What this task involves:
Rewrite the listing below with "Choices" changed to "Options" and nothing else altered. Omit the pictures from your version.

Saved entries
==========

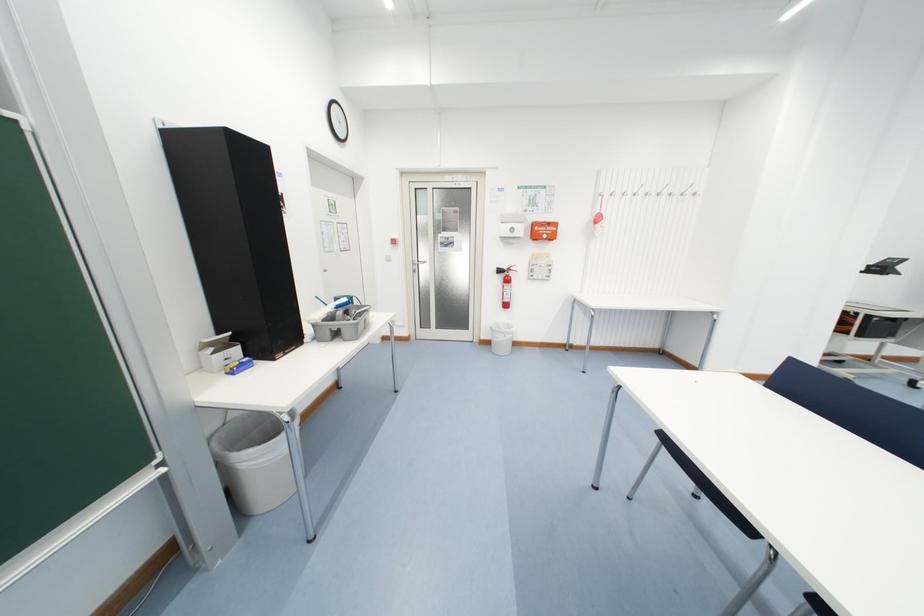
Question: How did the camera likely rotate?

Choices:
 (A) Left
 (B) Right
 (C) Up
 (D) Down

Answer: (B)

==========

Response:
Question: How did the camera likely rotate?

Options:
 (A) Left
 (B) Right
 (C) Up
 (D) Down

Answer: (B)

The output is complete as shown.